(Scene comparison data)
^^^^^^^^

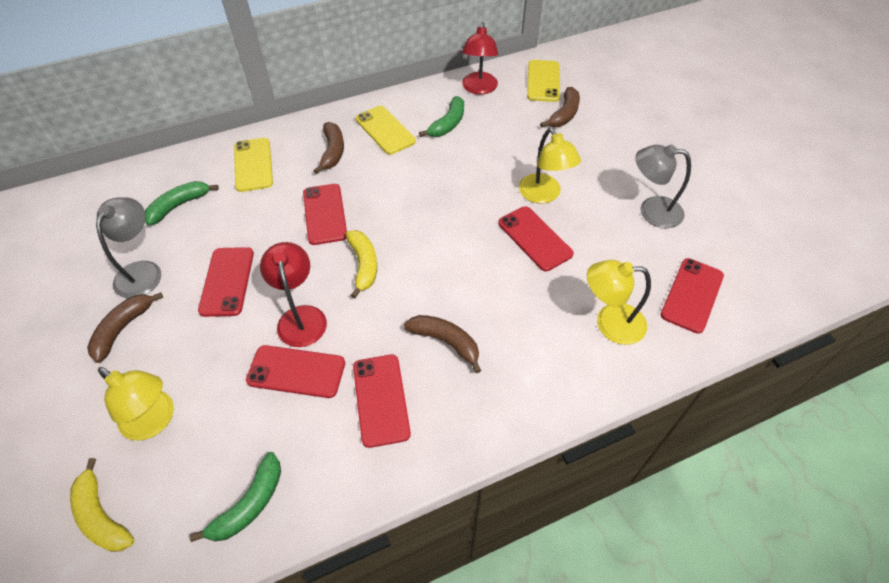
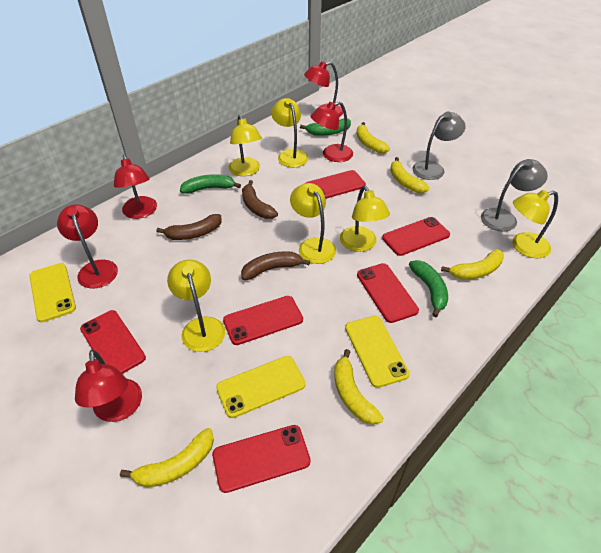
brown banana: 4 -> 3
red lamp: 2 -> 5
yellow banana: 2 -> 5
yellow lamp: 3 -> 6

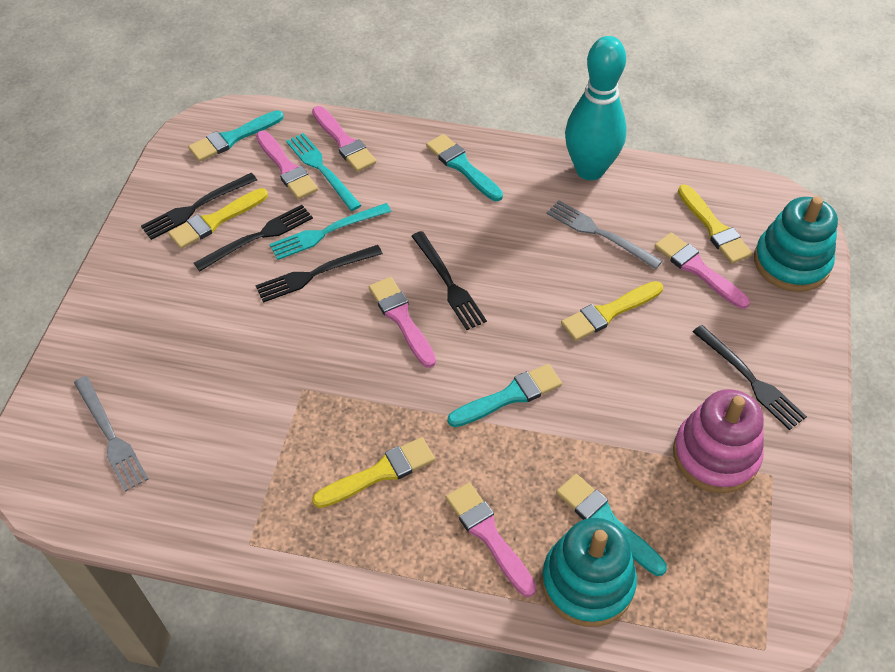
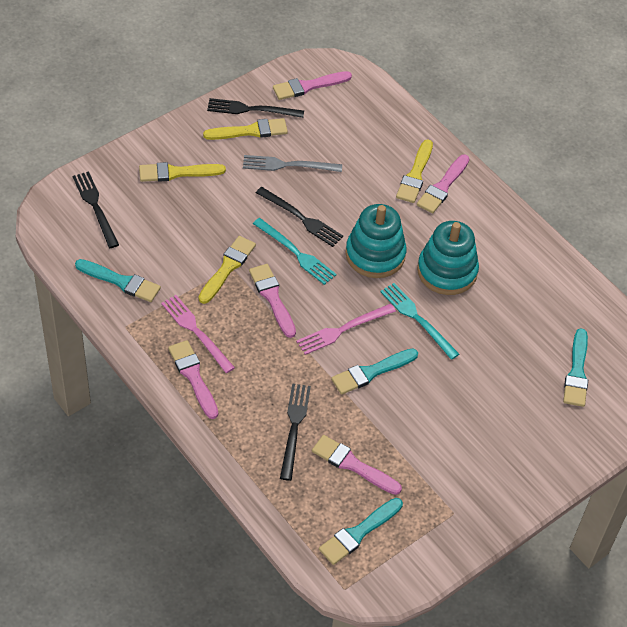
black fork: 5 -> 4
grey fork: 2 -> 1
pink fork: 0 -> 2
pink stacking toy: 1 -> 0
turquoise bowling pin: 1 -> 0

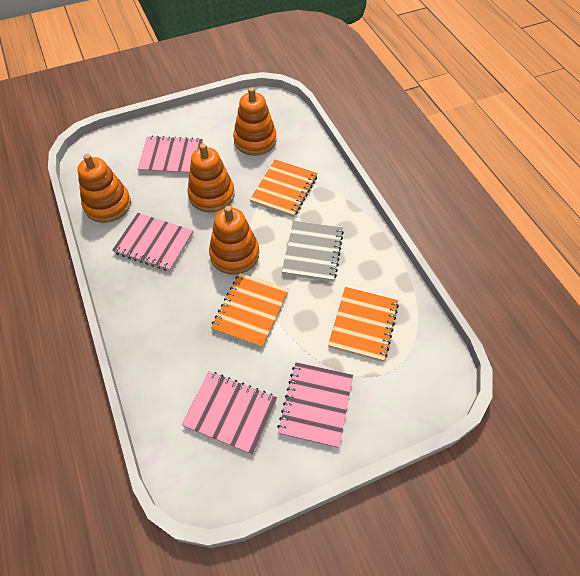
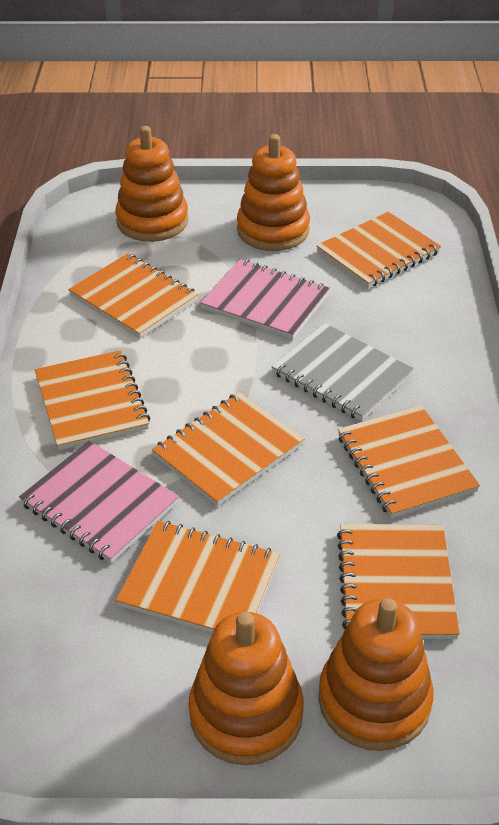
orange notebook: 3 -> 7
pink notebook: 4 -> 2

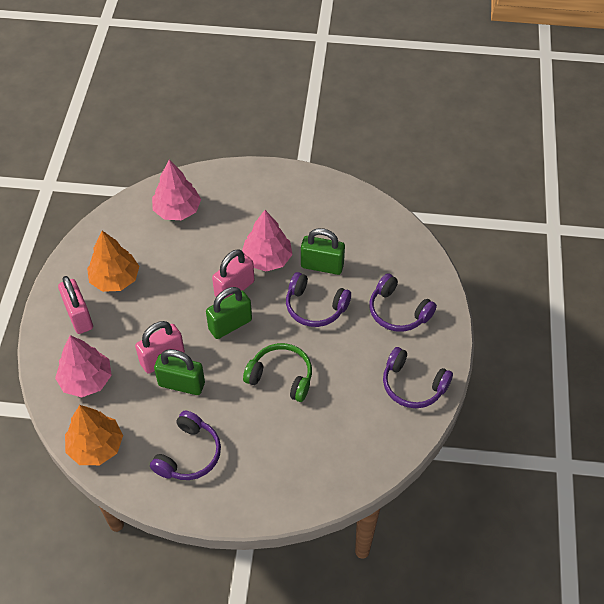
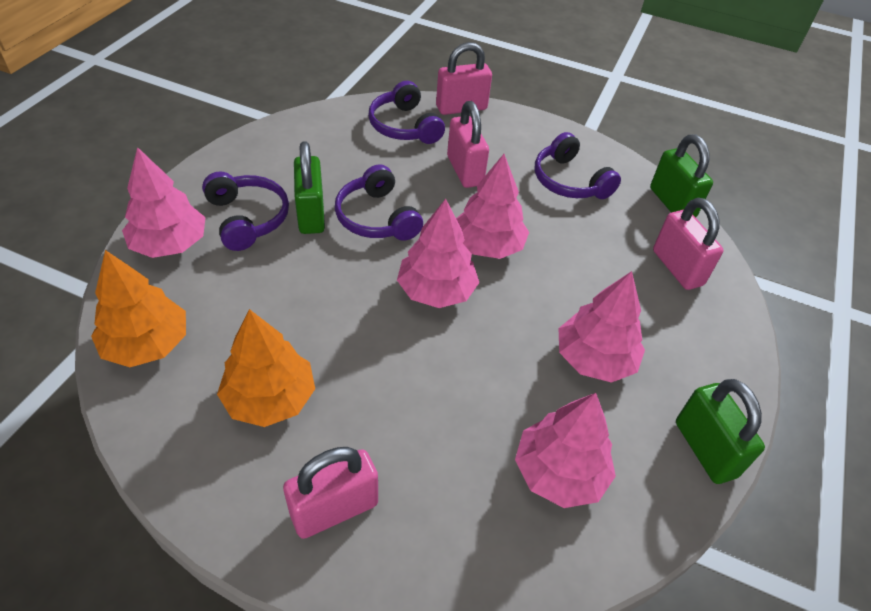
green headphones: 1 -> 0
pink padlock: 3 -> 4
pink tree: 3 -> 5

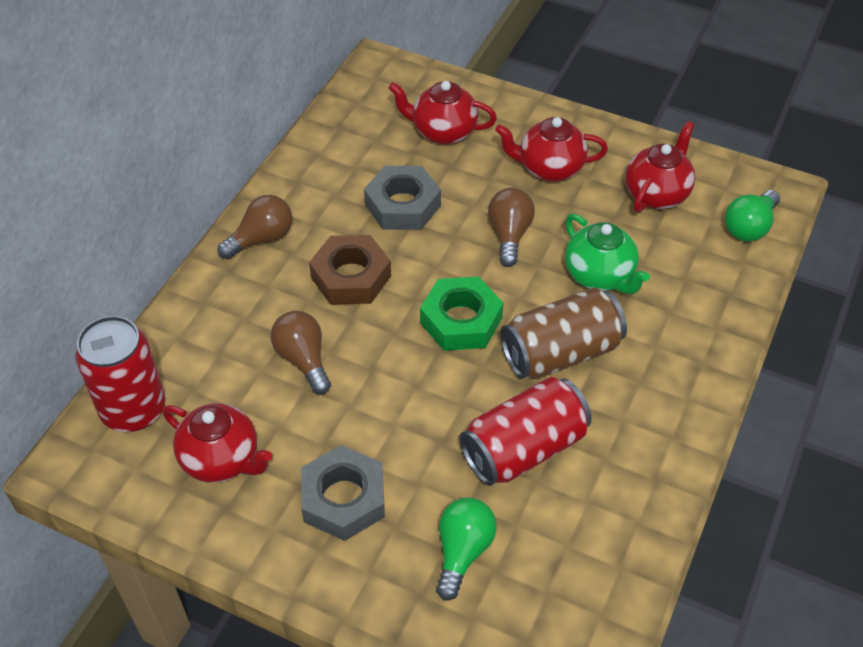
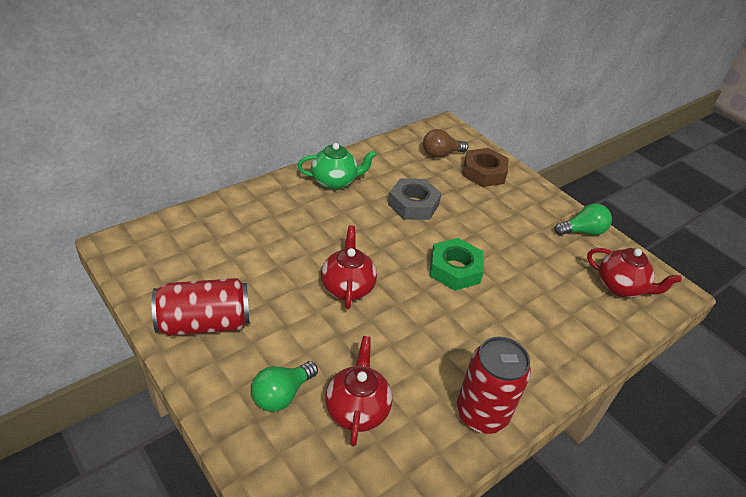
brown can: 1 -> 0
brown light bulb: 3 -> 1
grey nut: 2 -> 1
red teapot: 4 -> 3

^^^^^^^^

--- Your assignment ---
Before you finish, make sure every line above has been repeated exactly and no picture remains in the copy.

--- Answer section ---
brown banana: 4 -> 3
red lamp: 2 -> 5
yellow banana: 2 -> 5
yellow lamp: 3 -> 6

black fork: 5 -> 4
grey fork: 2 -> 1
pink fork: 0 -> 2
pink stacking toy: 1 -> 0
turquoise bowling pin: 1 -> 0

orange notebook: 3 -> 7
pink notebook: 4 -> 2

green headphones: 1 -> 0
pink padlock: 3 -> 4
pink tree: 3 -> 5

brown can: 1 -> 0
brown light bulb: 3 -> 1
grey nut: 2 -> 1
red teapot: 4 -> 3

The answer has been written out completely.